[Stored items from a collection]
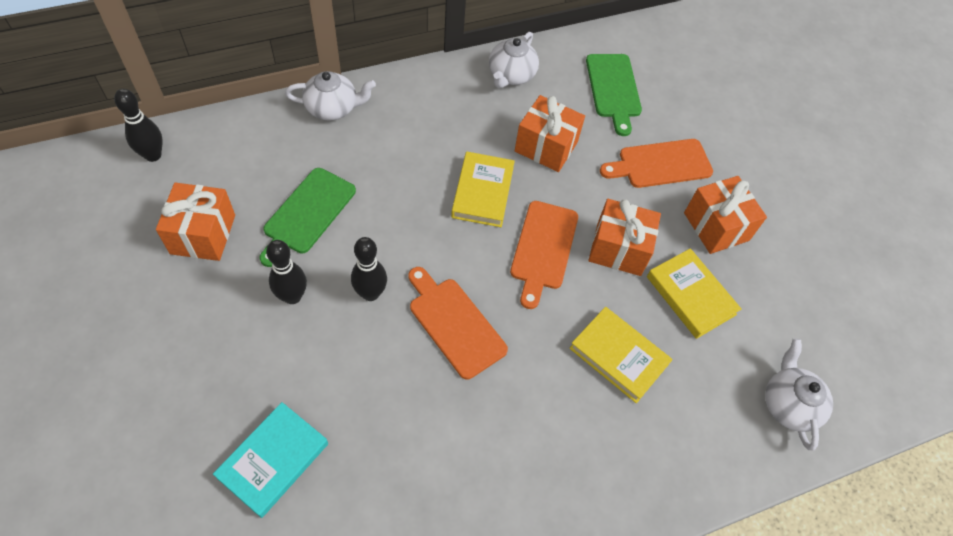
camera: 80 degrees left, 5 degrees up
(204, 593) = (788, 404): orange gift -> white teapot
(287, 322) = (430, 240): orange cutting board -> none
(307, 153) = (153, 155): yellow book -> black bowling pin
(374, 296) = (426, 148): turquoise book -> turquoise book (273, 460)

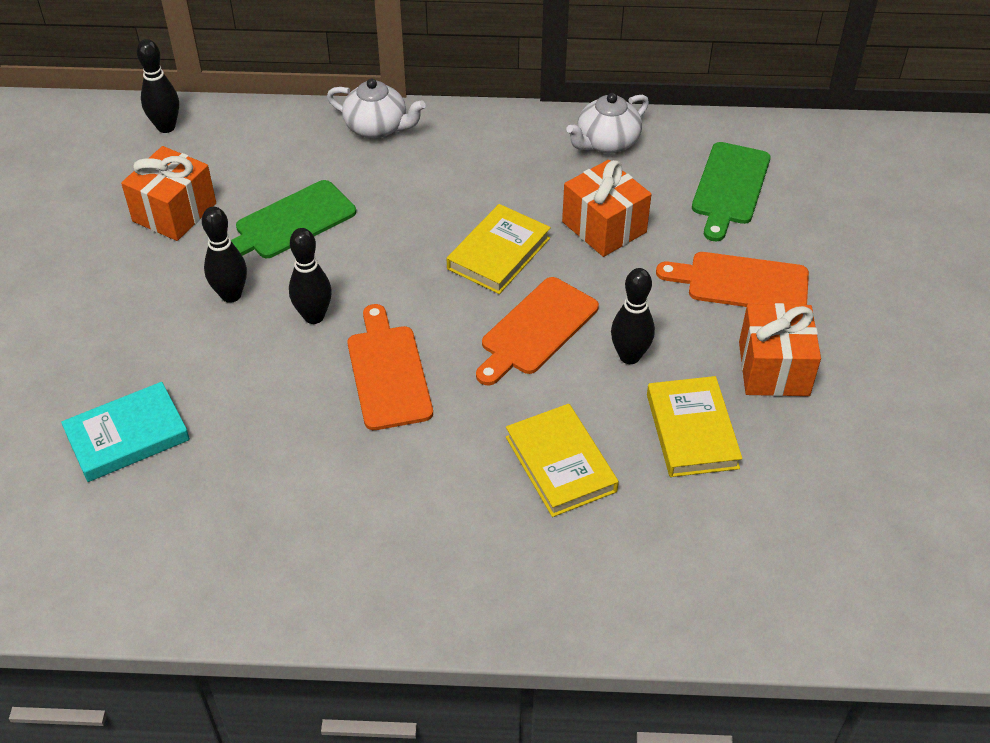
camera: 30 degrees right, 10 degrees down
(618, 249) = (629, 356): orange gift -> black bowling pin
(788, 404) = (748, 584): white teapot -> none

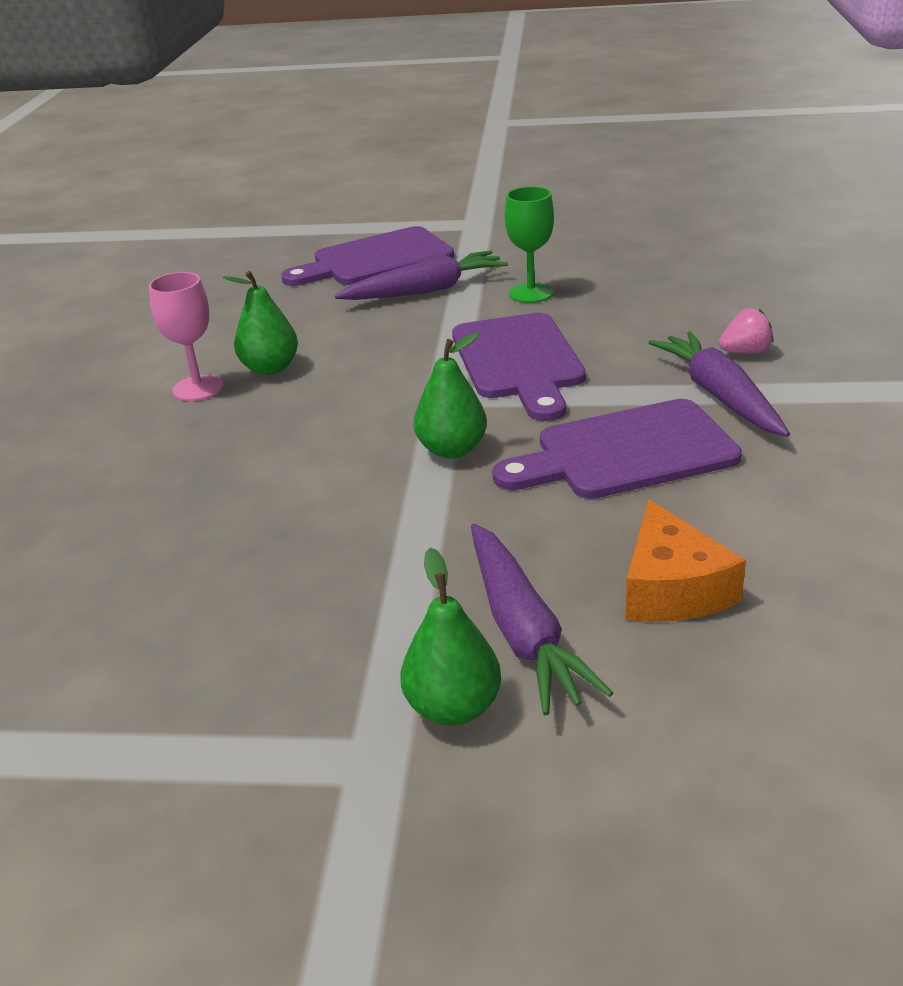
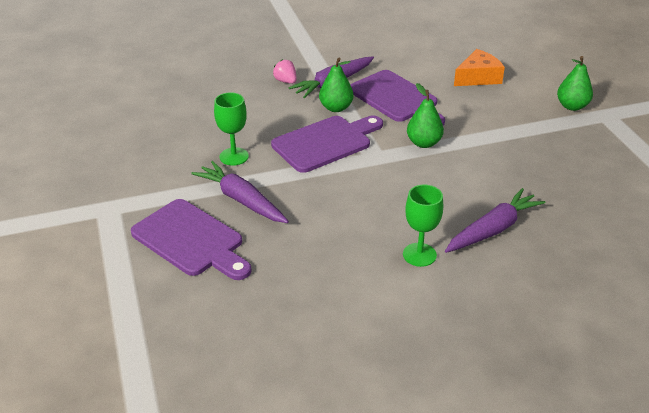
camera: 115 degrees left, 5 degrees up
(198, 388) = (419, 255): pink goblet -> green goblet
(270, 368) = (379, 232): green pear -> green pear (336, 108)
(523, 631) = (525, 101): purple carrot -> purple carrot (493, 229)

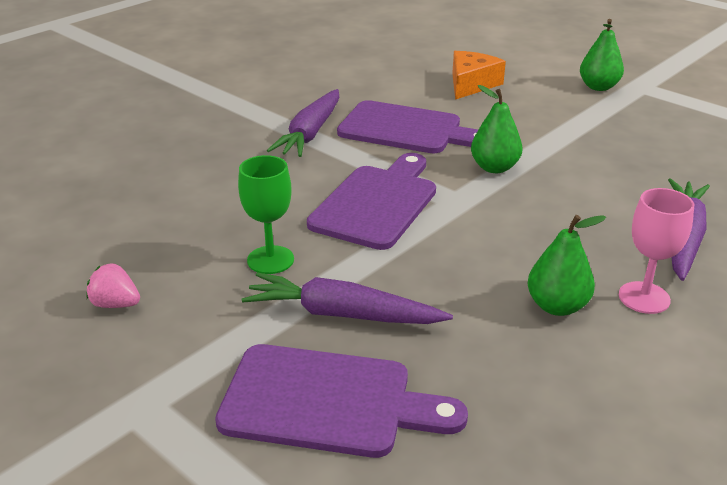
camera: 30 degrees left, 5 degrees down
(286, 81) = (246, 147): pink strawberry -> pink strawberry (116, 304)
(336, 108) = (345, 159): green pear -> green pear (557, 306)
(419, 255) = (644, 298): green goblet -> pink goblet

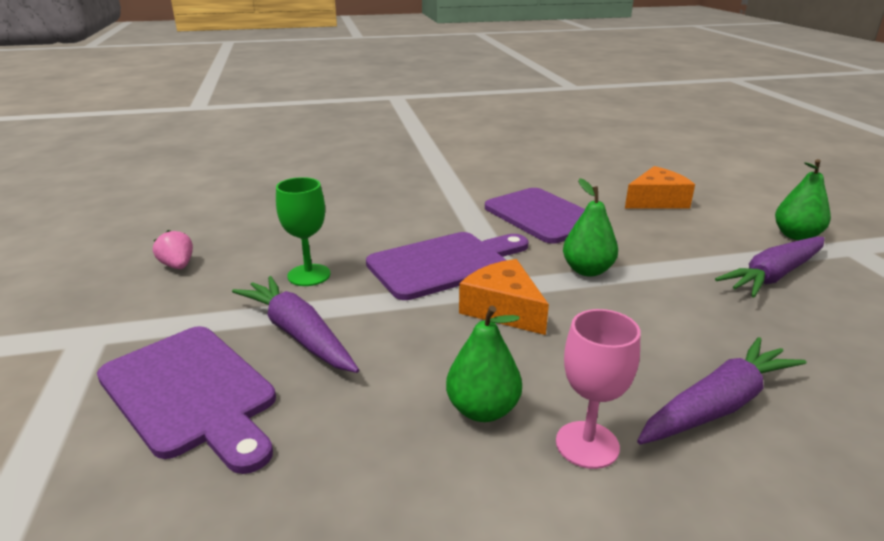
camera: 35 degrees right, 5 degrees down
(310, 133) = (465, 200): purple carrot -> purple carrot (774, 275)
(474, 225) = (503, 309): none -> orange cheese

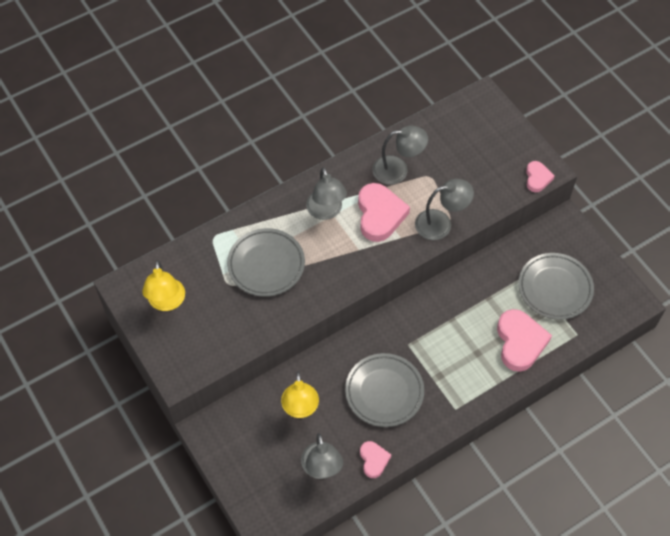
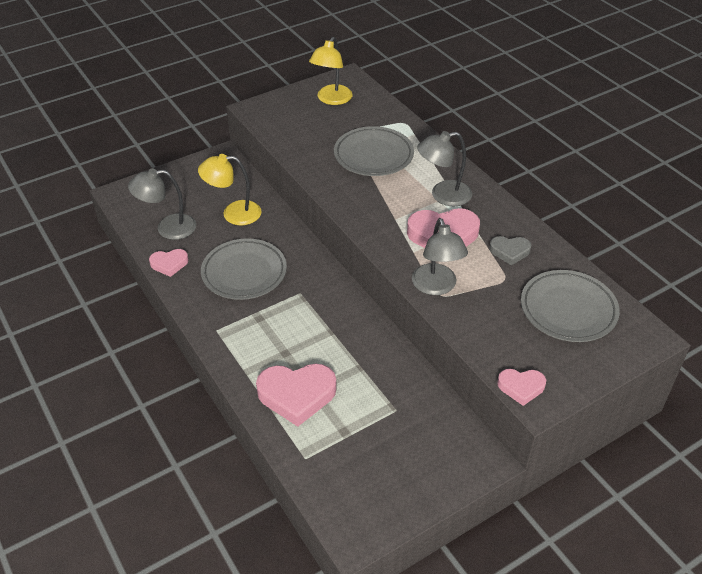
camera: 90 degrees right, 15 degrees down
(167, 302) = (331, 99): yellow lamp -> yellow lamp turned 60 degrees counterclockwise
(398, 170) = (509, 251): grey lamp -> grey heart
(555, 288) = (375, 438): grey plate -> grey plate (568, 310)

• **Problem requirements**
Please give an exact printout of all the records, pictures aside.

• **Answer section**
camera: 80 degrees left, 5 degrees up
(204, 593) = (788, 404): orange gift -> white teapot
(287, 322) = (430, 240): orange cutting board -> none
(307, 153) = (153, 155): yellow book -> black bowling pin
(374, 296) = (426, 148): turquoise book -> turquoise book (273, 460)

camera: 30 degrees right, 10 degrees down
(618, 249) = (629, 356): orange gift -> black bowling pin
(788, 404) = (748, 584): white teapot -> none

camera: 115 degrees left, 5 degrees up
(198, 388) = (419, 255): pink goblet -> green goblet
(270, 368) = (379, 232): green pear -> green pear (336, 108)
(523, 631) = (525, 101): purple carrot -> purple carrot (493, 229)

camera: 30 degrees left, 5 degrees down
(286, 81) = (246, 147): pink strawberry -> pink strawberry (116, 304)
(336, 108) = (345, 159): green pear -> green pear (557, 306)
(419, 255) = (644, 298): green goblet -> pink goblet

camera: 35 degrees right, 5 degrees down
(310, 133) = (465, 200): purple carrot -> purple carrot (774, 275)
(474, 225) = (503, 309): none -> orange cheese

camera: 90 degrees right, 15 degrees down
(167, 302) = (331, 99): yellow lamp -> yellow lamp turned 60 degrees counterclockwise
(398, 170) = (509, 251): grey lamp -> grey heart
(555, 288) = (375, 438): grey plate -> grey plate (568, 310)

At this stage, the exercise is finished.